Only one stretch of the records below should be repeated. It starts with the line containing "C3: 4700uF (plus" and goes on through the line containing "C3: 2.2uF (plus", exactly as written.
(EXERCISE MATERIAL)
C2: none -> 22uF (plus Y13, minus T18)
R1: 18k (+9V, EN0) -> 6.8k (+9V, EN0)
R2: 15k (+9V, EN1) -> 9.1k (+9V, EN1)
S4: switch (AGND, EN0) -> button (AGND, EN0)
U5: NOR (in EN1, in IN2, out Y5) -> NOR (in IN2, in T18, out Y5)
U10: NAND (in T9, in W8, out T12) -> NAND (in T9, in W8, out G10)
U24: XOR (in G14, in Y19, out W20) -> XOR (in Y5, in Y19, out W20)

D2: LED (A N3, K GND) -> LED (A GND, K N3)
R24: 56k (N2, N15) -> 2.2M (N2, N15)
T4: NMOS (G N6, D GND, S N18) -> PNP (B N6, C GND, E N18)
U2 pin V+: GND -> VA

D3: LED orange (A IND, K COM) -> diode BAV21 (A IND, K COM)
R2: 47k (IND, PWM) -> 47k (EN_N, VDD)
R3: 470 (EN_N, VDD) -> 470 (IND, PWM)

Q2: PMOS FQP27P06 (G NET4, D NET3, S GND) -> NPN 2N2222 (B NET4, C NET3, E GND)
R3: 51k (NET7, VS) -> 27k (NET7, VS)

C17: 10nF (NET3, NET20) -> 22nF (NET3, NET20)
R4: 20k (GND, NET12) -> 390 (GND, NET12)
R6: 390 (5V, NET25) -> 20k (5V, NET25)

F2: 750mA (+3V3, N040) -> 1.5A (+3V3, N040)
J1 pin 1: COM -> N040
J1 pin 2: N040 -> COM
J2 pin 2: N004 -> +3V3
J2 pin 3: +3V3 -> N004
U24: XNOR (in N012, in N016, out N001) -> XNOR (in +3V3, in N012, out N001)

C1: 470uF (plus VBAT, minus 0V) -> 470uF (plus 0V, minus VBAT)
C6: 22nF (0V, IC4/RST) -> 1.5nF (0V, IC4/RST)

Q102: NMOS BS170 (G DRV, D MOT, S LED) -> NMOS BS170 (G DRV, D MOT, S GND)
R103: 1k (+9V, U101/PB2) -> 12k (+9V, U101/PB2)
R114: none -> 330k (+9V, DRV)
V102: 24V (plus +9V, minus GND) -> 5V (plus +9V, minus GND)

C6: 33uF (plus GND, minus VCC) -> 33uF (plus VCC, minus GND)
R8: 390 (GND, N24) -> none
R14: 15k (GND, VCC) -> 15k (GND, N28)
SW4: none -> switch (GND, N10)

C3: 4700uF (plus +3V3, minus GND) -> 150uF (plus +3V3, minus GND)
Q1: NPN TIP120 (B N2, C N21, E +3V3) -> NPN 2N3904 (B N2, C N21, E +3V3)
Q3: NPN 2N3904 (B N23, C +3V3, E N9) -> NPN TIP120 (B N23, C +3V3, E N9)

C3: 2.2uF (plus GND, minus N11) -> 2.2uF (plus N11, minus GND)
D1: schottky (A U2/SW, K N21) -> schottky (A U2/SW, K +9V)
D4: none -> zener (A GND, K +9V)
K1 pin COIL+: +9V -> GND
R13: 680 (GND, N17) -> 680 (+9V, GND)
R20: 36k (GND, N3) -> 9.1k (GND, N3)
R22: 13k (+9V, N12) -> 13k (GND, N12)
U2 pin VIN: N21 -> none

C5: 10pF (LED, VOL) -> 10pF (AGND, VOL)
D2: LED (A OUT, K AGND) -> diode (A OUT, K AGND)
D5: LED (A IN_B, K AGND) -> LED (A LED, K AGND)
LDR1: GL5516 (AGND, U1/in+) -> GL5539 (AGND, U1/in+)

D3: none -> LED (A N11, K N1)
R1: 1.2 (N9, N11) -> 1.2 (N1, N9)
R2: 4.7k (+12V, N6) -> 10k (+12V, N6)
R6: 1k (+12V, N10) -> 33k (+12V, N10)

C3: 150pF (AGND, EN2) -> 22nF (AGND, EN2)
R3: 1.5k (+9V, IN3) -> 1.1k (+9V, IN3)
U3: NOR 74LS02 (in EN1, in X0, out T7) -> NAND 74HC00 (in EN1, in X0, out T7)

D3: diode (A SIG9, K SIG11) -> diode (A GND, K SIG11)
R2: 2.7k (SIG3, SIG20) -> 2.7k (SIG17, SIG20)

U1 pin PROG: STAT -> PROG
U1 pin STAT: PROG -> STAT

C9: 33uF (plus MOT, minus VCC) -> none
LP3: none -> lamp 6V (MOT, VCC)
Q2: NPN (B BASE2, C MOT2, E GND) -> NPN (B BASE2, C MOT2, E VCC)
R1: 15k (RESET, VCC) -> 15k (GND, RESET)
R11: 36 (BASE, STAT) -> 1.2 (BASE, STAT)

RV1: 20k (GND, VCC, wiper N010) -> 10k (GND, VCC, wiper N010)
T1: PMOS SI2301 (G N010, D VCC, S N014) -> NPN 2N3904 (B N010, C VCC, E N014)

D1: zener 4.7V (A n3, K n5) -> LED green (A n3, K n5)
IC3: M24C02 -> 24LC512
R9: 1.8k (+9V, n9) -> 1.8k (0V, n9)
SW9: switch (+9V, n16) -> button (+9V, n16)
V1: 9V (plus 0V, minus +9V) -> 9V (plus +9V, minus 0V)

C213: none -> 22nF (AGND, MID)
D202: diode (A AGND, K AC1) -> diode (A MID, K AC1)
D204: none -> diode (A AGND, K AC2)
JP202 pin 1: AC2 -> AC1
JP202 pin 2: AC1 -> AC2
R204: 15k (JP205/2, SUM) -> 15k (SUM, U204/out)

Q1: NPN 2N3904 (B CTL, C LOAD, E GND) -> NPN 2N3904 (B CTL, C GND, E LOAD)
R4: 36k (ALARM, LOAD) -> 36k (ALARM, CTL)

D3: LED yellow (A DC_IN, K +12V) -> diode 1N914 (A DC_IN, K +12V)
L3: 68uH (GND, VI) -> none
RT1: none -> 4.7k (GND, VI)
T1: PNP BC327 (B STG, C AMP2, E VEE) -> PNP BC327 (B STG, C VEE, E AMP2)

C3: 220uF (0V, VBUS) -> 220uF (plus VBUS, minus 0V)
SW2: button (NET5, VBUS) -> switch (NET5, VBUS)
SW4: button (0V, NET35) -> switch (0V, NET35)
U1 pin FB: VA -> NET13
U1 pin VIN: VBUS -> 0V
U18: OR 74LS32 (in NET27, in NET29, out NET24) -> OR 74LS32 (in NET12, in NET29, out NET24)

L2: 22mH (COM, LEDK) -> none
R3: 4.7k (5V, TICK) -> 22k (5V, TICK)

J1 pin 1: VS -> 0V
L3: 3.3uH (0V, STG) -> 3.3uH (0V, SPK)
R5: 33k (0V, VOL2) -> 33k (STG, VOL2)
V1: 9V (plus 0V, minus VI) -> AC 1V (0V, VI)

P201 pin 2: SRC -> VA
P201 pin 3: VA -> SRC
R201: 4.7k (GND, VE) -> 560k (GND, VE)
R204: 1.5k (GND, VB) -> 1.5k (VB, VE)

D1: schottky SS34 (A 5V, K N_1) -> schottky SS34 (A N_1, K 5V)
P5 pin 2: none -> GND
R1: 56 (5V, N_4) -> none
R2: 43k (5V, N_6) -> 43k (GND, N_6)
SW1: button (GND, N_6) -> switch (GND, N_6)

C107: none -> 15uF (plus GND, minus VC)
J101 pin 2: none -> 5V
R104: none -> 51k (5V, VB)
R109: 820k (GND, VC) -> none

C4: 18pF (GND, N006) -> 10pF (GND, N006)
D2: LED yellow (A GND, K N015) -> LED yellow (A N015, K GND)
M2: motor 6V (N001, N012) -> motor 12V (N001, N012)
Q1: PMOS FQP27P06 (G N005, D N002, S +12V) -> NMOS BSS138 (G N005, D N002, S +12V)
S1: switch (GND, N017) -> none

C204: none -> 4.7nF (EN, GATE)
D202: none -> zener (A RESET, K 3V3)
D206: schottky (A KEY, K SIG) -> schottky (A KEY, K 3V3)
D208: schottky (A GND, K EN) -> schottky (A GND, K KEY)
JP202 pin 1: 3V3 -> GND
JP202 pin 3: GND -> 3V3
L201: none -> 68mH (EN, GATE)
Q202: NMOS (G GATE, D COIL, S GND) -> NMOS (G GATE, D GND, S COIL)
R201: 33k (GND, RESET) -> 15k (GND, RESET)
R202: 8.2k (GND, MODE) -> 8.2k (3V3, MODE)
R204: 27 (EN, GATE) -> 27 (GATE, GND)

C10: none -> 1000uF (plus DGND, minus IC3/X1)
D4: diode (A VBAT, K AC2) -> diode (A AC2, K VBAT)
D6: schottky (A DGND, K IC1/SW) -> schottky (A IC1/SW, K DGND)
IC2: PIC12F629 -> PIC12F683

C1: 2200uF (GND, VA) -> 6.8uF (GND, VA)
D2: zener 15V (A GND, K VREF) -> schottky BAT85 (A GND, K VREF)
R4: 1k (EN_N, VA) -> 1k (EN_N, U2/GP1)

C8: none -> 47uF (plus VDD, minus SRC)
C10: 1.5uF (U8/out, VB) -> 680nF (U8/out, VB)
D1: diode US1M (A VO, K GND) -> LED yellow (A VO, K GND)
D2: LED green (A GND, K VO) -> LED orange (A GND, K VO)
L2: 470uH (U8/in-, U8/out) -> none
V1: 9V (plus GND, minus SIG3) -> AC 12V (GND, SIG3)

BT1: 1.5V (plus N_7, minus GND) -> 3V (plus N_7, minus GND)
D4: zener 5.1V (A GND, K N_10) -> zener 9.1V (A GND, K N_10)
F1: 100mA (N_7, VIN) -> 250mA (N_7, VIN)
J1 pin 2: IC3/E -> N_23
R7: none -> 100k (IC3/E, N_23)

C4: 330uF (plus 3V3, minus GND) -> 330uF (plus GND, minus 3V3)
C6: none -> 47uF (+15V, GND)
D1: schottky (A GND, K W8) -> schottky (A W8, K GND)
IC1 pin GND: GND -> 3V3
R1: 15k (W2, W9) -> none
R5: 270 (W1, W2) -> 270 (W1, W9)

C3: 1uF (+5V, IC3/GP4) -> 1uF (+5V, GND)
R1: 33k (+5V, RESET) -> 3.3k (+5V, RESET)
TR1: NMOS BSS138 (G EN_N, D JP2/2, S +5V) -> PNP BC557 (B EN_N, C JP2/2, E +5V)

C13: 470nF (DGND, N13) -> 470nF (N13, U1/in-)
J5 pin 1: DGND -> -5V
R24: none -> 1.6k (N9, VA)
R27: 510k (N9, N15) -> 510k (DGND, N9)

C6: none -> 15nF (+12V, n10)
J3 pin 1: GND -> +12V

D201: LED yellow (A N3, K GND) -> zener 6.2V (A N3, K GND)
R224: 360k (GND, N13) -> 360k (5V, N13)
(End EXERCISE MATERIAL)
EXPECTED ANSWER
C3: 4700uF (plus +3V3, minus GND) -> 150uF (plus +3V3, minus GND)
Q1: NPN TIP120 (B N2, C N21, E +3V3) -> NPN 2N3904 (B N2, C N21, E +3V3)
Q3: NPN 2N3904 (B N23, C +3V3, E N9) -> NPN TIP120 (B N23, C +3V3, E N9)

C3: 2.2uF (plus GND, minus N11) -> 2.2uF (plus N11, minus GND)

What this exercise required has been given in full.